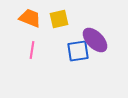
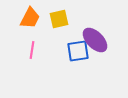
orange trapezoid: rotated 95 degrees clockwise
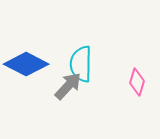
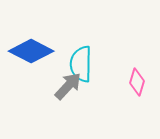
blue diamond: moved 5 px right, 13 px up
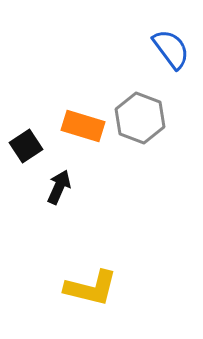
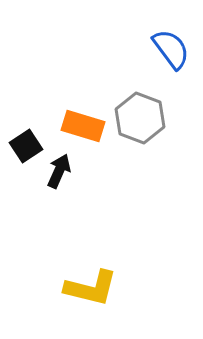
black arrow: moved 16 px up
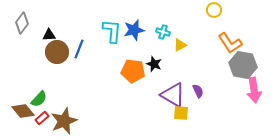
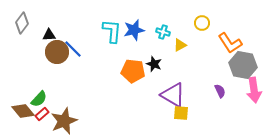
yellow circle: moved 12 px left, 13 px down
blue line: moved 6 px left; rotated 66 degrees counterclockwise
purple semicircle: moved 22 px right
red rectangle: moved 4 px up
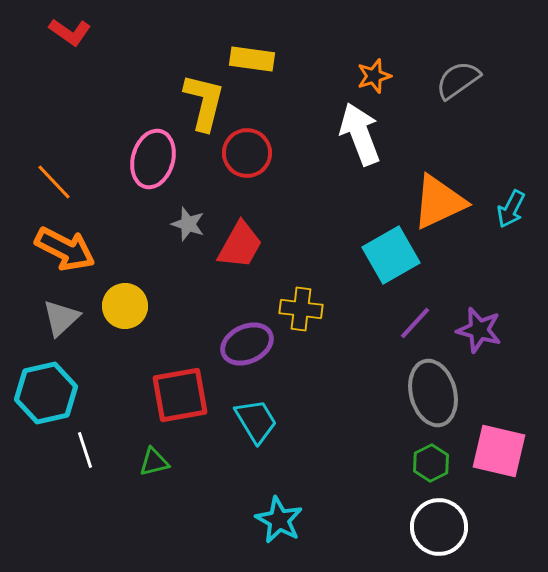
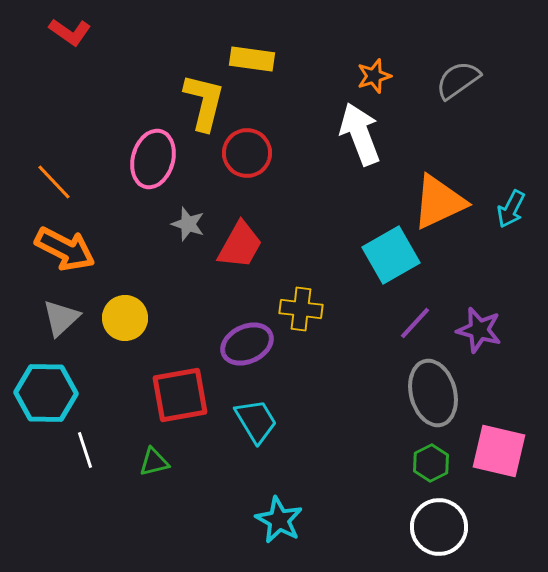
yellow circle: moved 12 px down
cyan hexagon: rotated 14 degrees clockwise
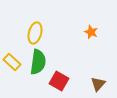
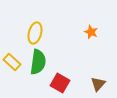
red square: moved 1 px right, 2 px down
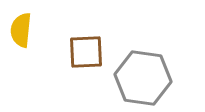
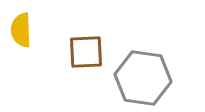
yellow semicircle: rotated 8 degrees counterclockwise
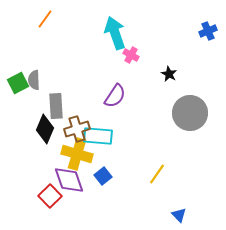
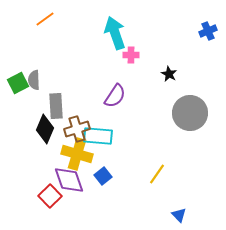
orange line: rotated 18 degrees clockwise
pink cross: rotated 28 degrees counterclockwise
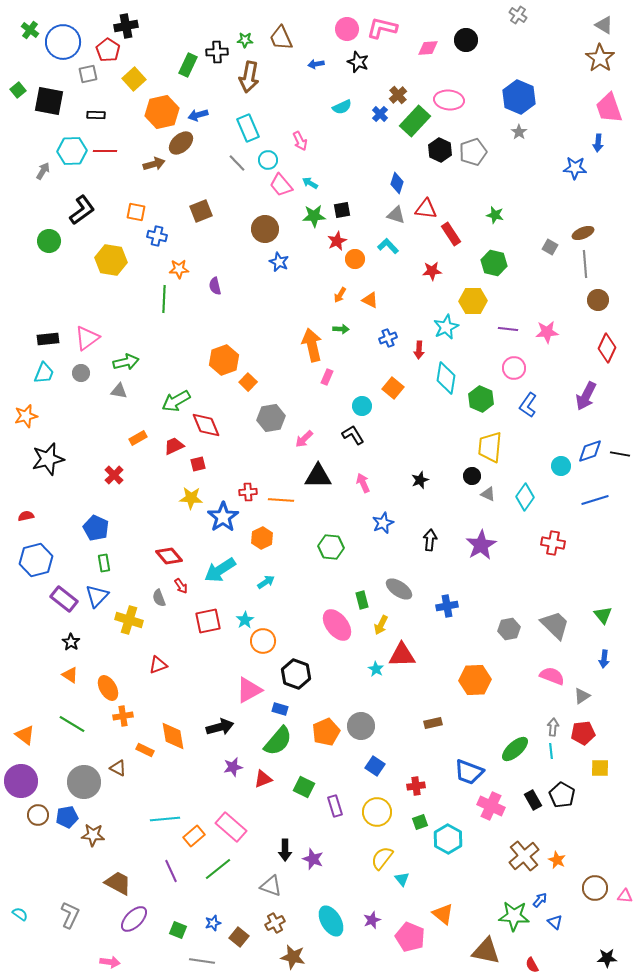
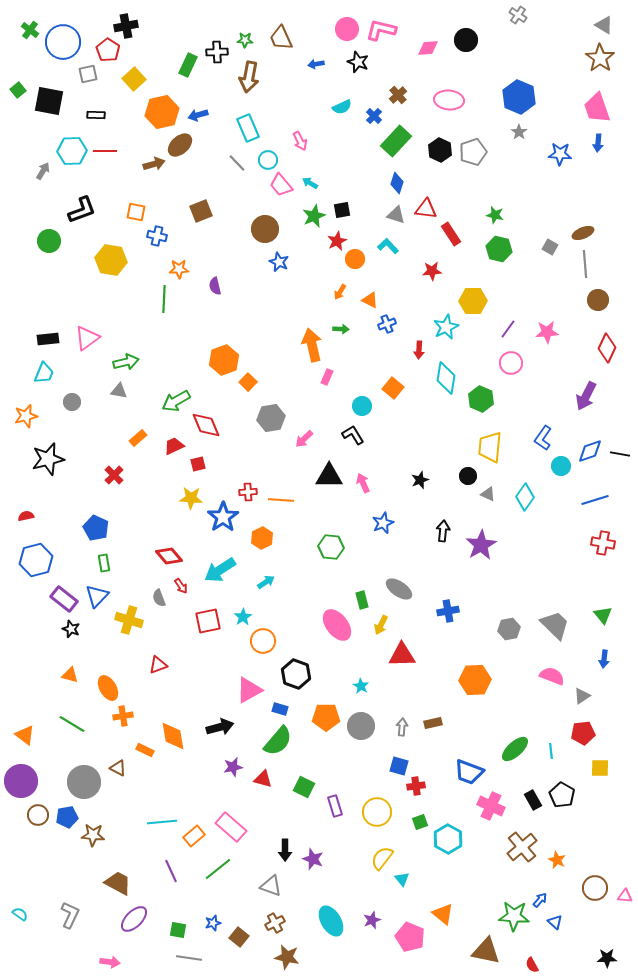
pink L-shape at (382, 28): moved 1 px left, 2 px down
pink trapezoid at (609, 108): moved 12 px left
blue cross at (380, 114): moved 6 px left, 2 px down
green rectangle at (415, 121): moved 19 px left, 20 px down
brown ellipse at (181, 143): moved 1 px left, 2 px down
blue star at (575, 168): moved 15 px left, 14 px up
black L-shape at (82, 210): rotated 16 degrees clockwise
green star at (314, 216): rotated 20 degrees counterclockwise
green hexagon at (494, 263): moved 5 px right, 14 px up
orange arrow at (340, 295): moved 3 px up
purple line at (508, 329): rotated 60 degrees counterclockwise
blue cross at (388, 338): moved 1 px left, 14 px up
pink circle at (514, 368): moved 3 px left, 5 px up
gray circle at (81, 373): moved 9 px left, 29 px down
blue L-shape at (528, 405): moved 15 px right, 33 px down
orange rectangle at (138, 438): rotated 12 degrees counterclockwise
black triangle at (318, 476): moved 11 px right
black circle at (472, 476): moved 4 px left
black arrow at (430, 540): moved 13 px right, 9 px up
red cross at (553, 543): moved 50 px right
blue cross at (447, 606): moved 1 px right, 5 px down
cyan star at (245, 620): moved 2 px left, 3 px up
black star at (71, 642): moved 13 px up; rotated 12 degrees counterclockwise
cyan star at (376, 669): moved 15 px left, 17 px down
orange triangle at (70, 675): rotated 18 degrees counterclockwise
gray arrow at (553, 727): moved 151 px left
orange pentagon at (326, 732): moved 15 px up; rotated 24 degrees clockwise
blue square at (375, 766): moved 24 px right; rotated 18 degrees counterclockwise
red triangle at (263, 779): rotated 36 degrees clockwise
cyan line at (165, 819): moved 3 px left, 3 px down
brown cross at (524, 856): moved 2 px left, 9 px up
green square at (178, 930): rotated 12 degrees counterclockwise
brown star at (293, 957): moved 6 px left
gray line at (202, 961): moved 13 px left, 3 px up
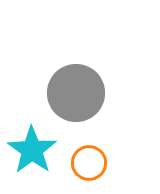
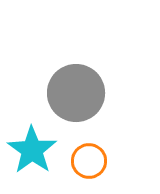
orange circle: moved 2 px up
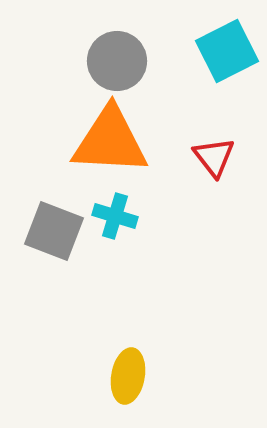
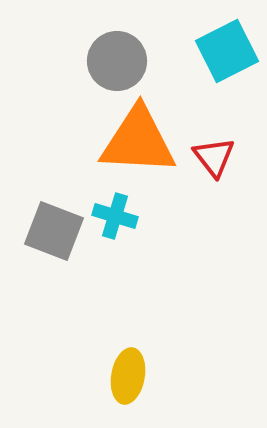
orange triangle: moved 28 px right
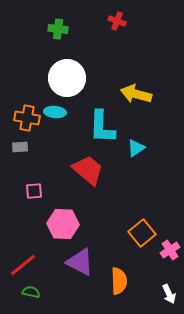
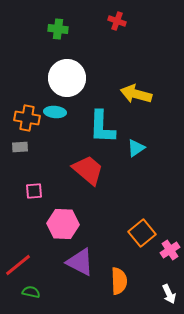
red line: moved 5 px left
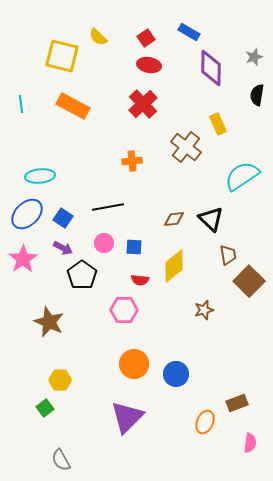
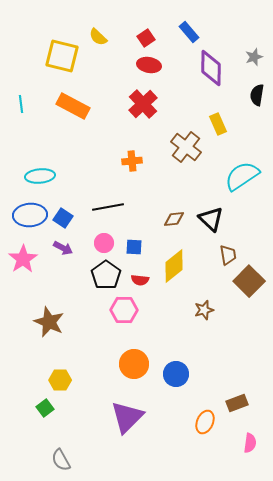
blue rectangle at (189, 32): rotated 20 degrees clockwise
blue ellipse at (27, 214): moved 3 px right, 1 px down; rotated 40 degrees clockwise
black pentagon at (82, 275): moved 24 px right
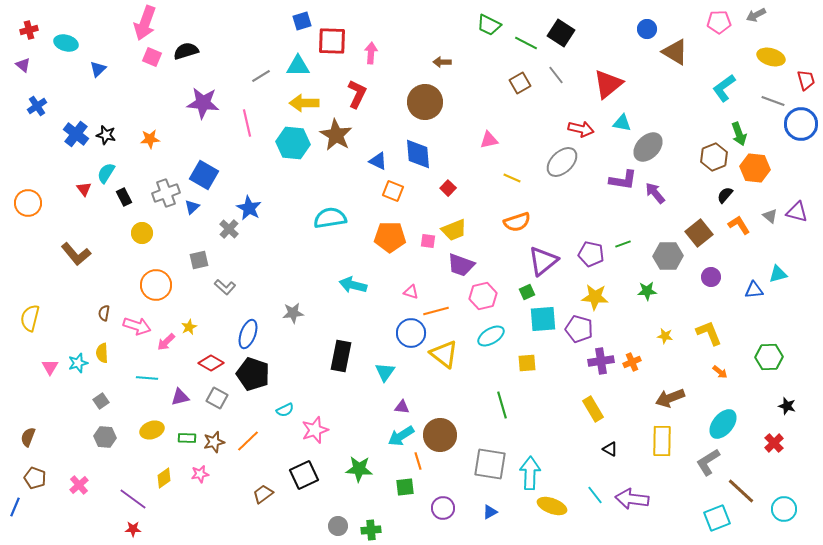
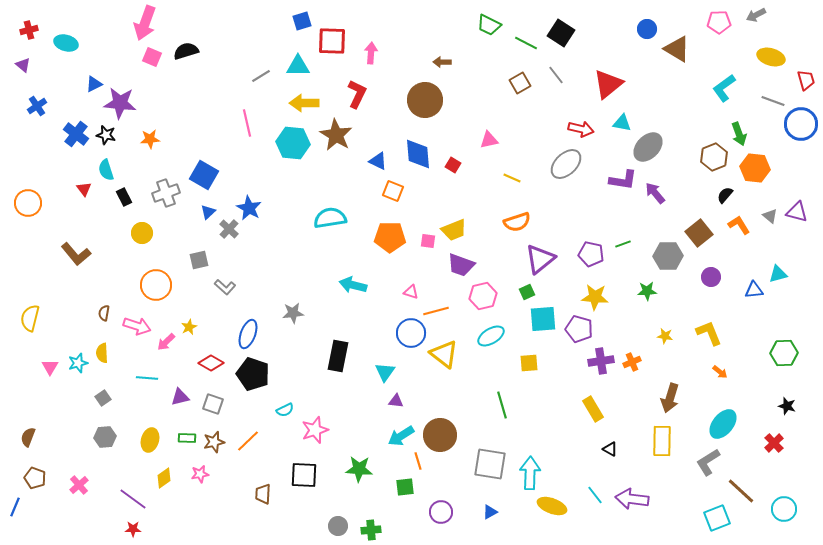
brown triangle at (675, 52): moved 2 px right, 3 px up
blue triangle at (98, 69): moved 4 px left, 15 px down; rotated 18 degrees clockwise
brown circle at (425, 102): moved 2 px up
purple star at (203, 103): moved 83 px left
gray ellipse at (562, 162): moved 4 px right, 2 px down
cyan semicircle at (106, 173): moved 3 px up; rotated 50 degrees counterclockwise
red square at (448, 188): moved 5 px right, 23 px up; rotated 14 degrees counterclockwise
blue triangle at (192, 207): moved 16 px right, 5 px down
purple triangle at (543, 261): moved 3 px left, 2 px up
black rectangle at (341, 356): moved 3 px left
green hexagon at (769, 357): moved 15 px right, 4 px up
yellow square at (527, 363): moved 2 px right
gray square at (217, 398): moved 4 px left, 6 px down; rotated 10 degrees counterclockwise
brown arrow at (670, 398): rotated 52 degrees counterclockwise
gray square at (101, 401): moved 2 px right, 3 px up
purple triangle at (402, 407): moved 6 px left, 6 px up
yellow ellipse at (152, 430): moved 2 px left, 10 px down; rotated 55 degrees counterclockwise
gray hexagon at (105, 437): rotated 10 degrees counterclockwise
black square at (304, 475): rotated 28 degrees clockwise
brown trapezoid at (263, 494): rotated 50 degrees counterclockwise
purple circle at (443, 508): moved 2 px left, 4 px down
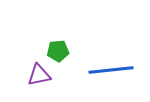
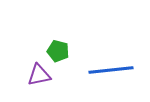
green pentagon: rotated 20 degrees clockwise
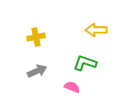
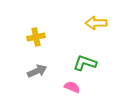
yellow arrow: moved 7 px up
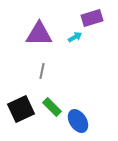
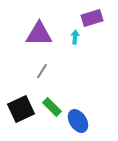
cyan arrow: rotated 56 degrees counterclockwise
gray line: rotated 21 degrees clockwise
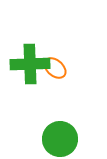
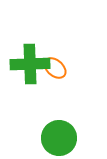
green circle: moved 1 px left, 1 px up
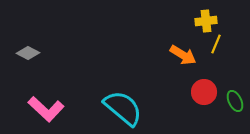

■ **EXERCISE INSTRUCTIONS**:
Reproduce the lines of the items from the line containing "blue rectangle at" through the end of the items, leaving out the pictures.

■ **OUTPUT OF THE TASK**:
blue rectangle at (189, 32): rotated 20 degrees clockwise
blue ellipse at (27, 214): moved 3 px right, 1 px down; rotated 40 degrees clockwise
black pentagon at (82, 275): moved 24 px right
brown triangle at (675, 52): moved 2 px right, 3 px up
blue triangle at (98, 69): moved 4 px left, 15 px down; rotated 18 degrees clockwise
brown circle at (425, 102): moved 2 px up
purple star at (203, 103): moved 83 px left
gray ellipse at (562, 162): moved 4 px right, 2 px down
cyan semicircle at (106, 173): moved 3 px up; rotated 50 degrees counterclockwise
red square at (448, 188): moved 5 px right, 23 px up; rotated 14 degrees counterclockwise
blue triangle at (192, 207): moved 16 px right, 5 px down
purple triangle at (543, 261): moved 3 px left, 2 px up
black rectangle at (341, 356): moved 3 px left
green hexagon at (769, 357): moved 15 px right, 4 px up
yellow square at (527, 363): moved 2 px right
gray square at (217, 398): moved 4 px left, 6 px down; rotated 10 degrees counterclockwise
brown arrow at (670, 398): rotated 52 degrees counterclockwise
gray square at (101, 401): moved 2 px right, 3 px up
purple triangle at (402, 407): moved 6 px left, 6 px up
yellow ellipse at (152, 430): moved 2 px left, 10 px down; rotated 55 degrees counterclockwise
gray hexagon at (105, 437): rotated 10 degrees counterclockwise
black square at (304, 475): rotated 28 degrees clockwise
brown trapezoid at (263, 494): rotated 50 degrees counterclockwise
purple circle at (443, 508): moved 2 px left, 4 px down
green pentagon: rotated 20 degrees clockwise
yellow arrow: moved 7 px up
cyan arrow: rotated 56 degrees counterclockwise
gray line: rotated 21 degrees clockwise
green circle: moved 1 px left, 1 px up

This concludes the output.